Word and element location records:
══════════════════════════════

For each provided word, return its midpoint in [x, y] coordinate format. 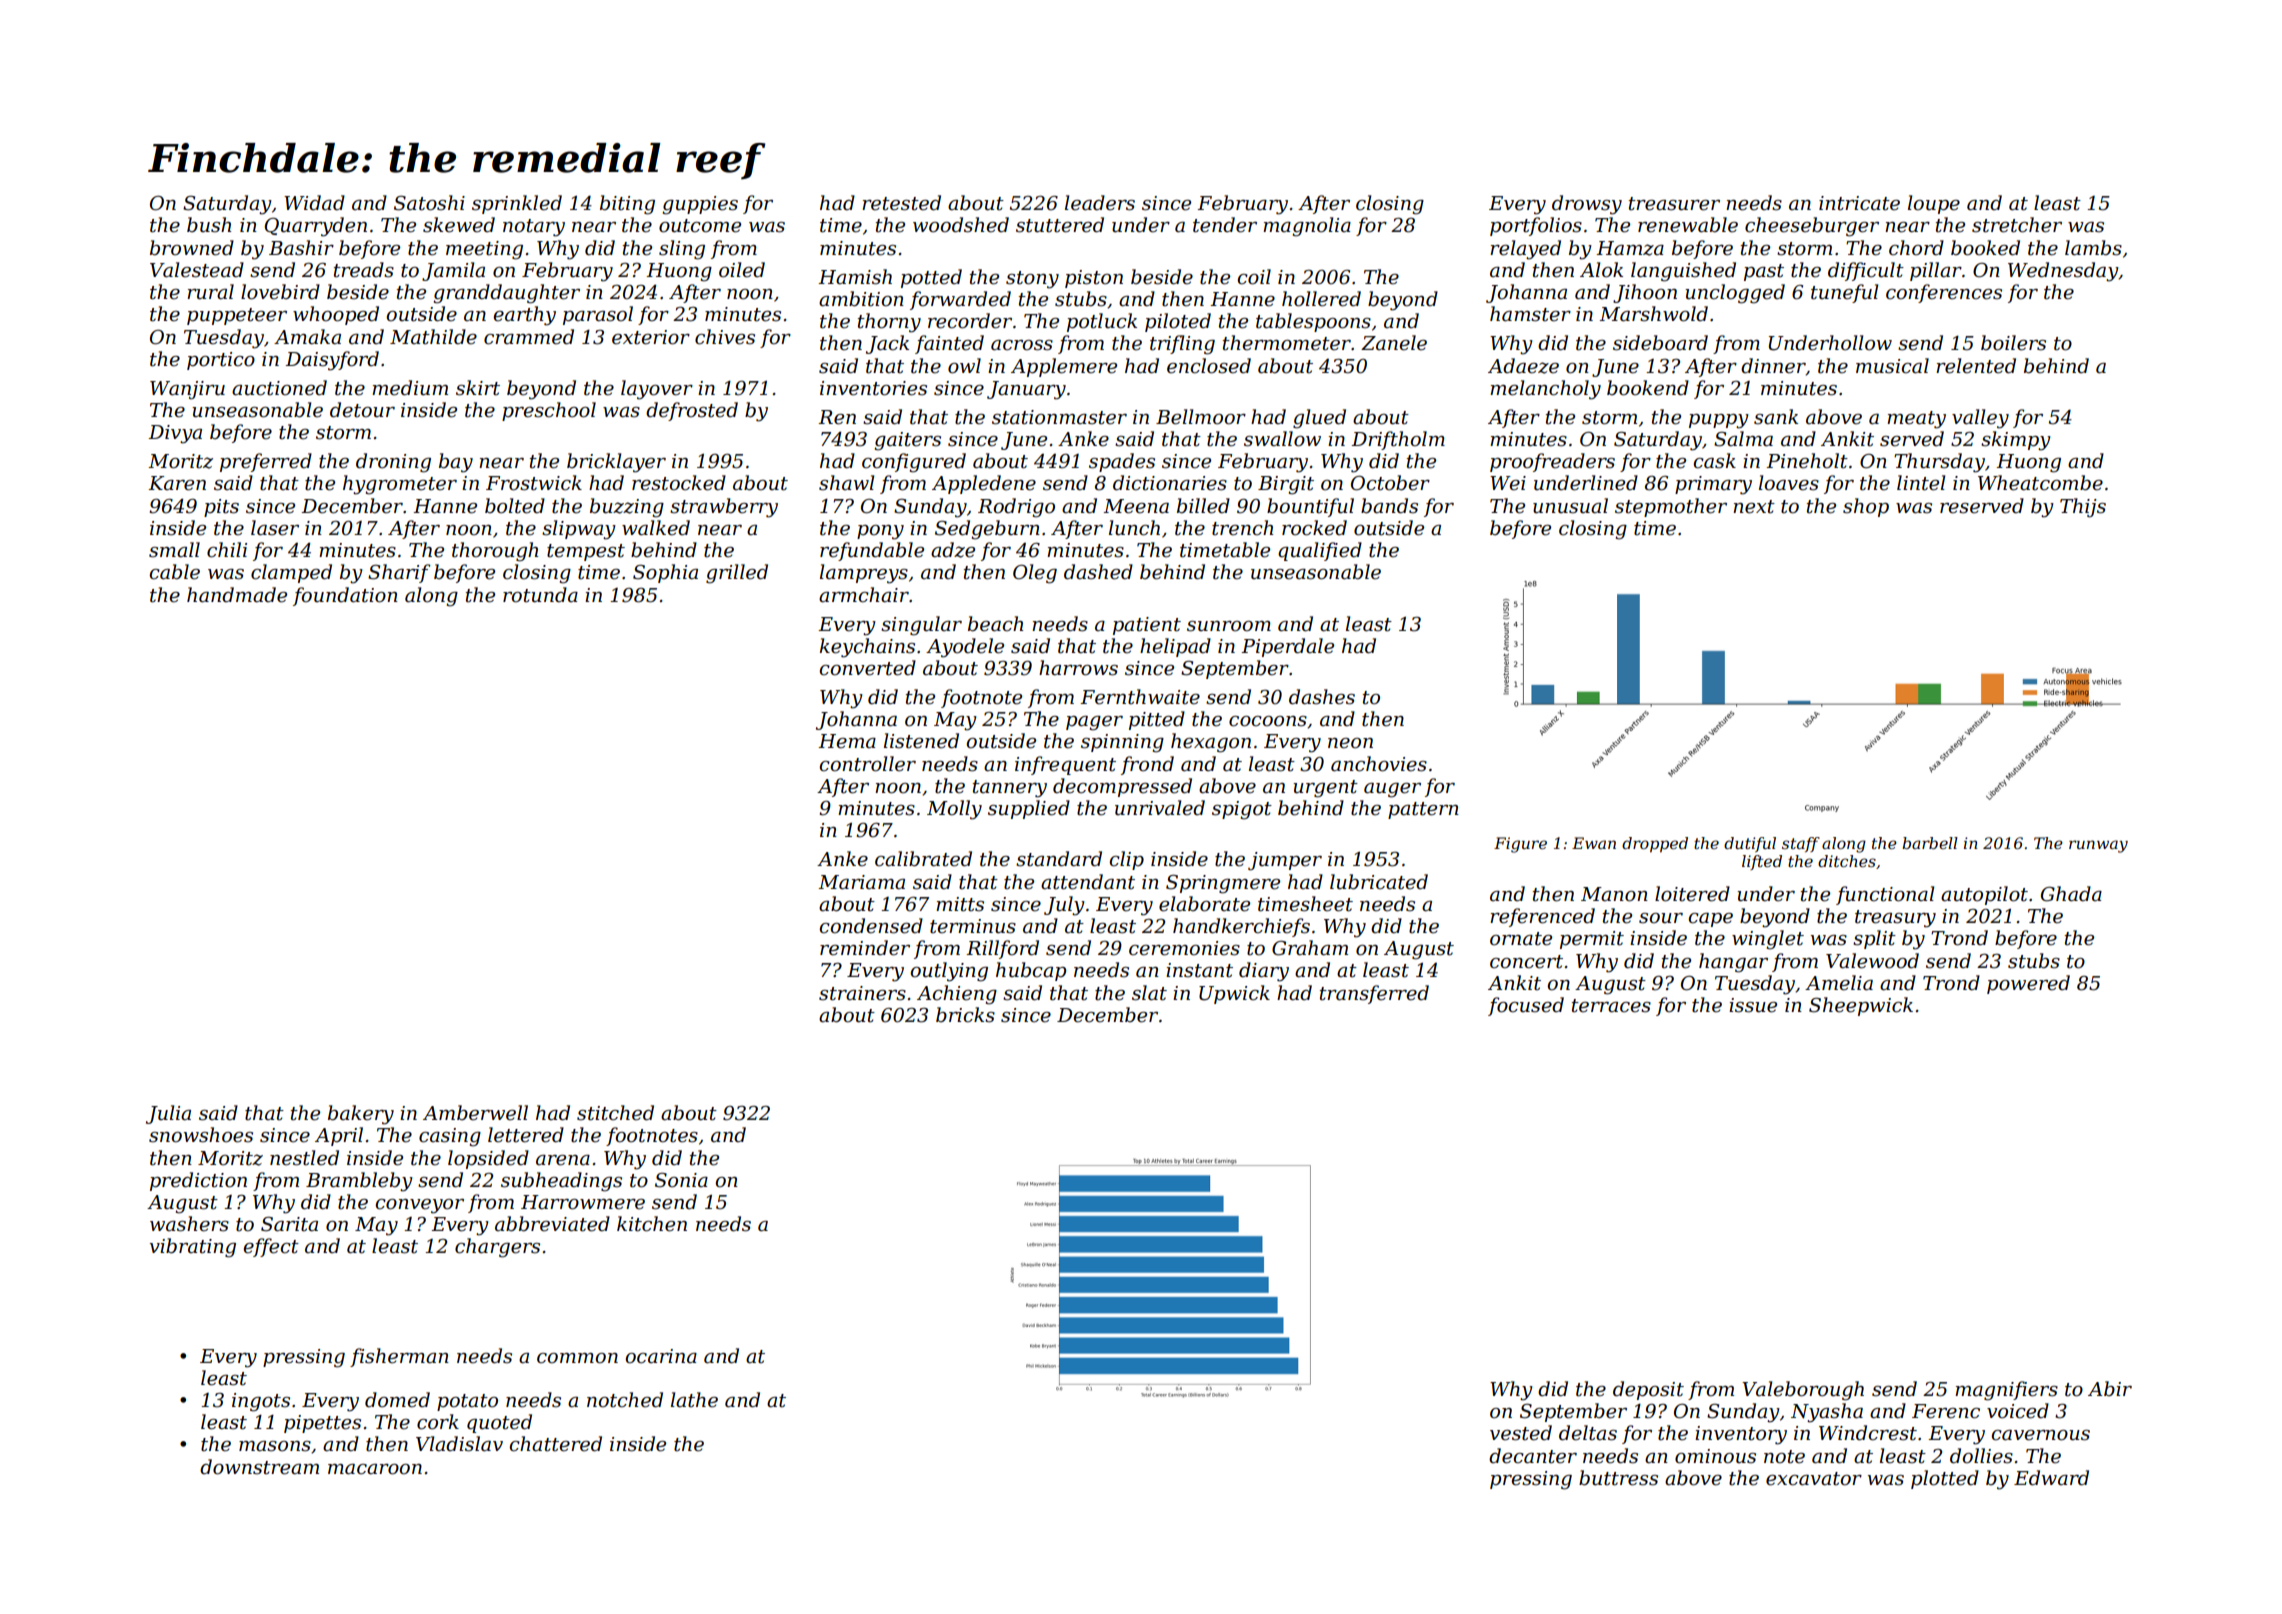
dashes [1322, 697]
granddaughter [507, 294]
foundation [345, 596]
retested [901, 203]
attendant [1088, 882]
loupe [1934, 204]
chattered [555, 1444]
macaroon [375, 1469]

══════════════════════════════

What is being asked
Return the lines above verbatim, omitting the pictures.

Correct result
For each provided word, return its midpoint in [x, y] coordinate format. 
dashes [1322, 697]
granddaughter [507, 294]
foundation [345, 596]
retested [901, 203]
attendant [1088, 882]
loupe [1934, 204]
chattered [555, 1444]
macaroon [375, 1469]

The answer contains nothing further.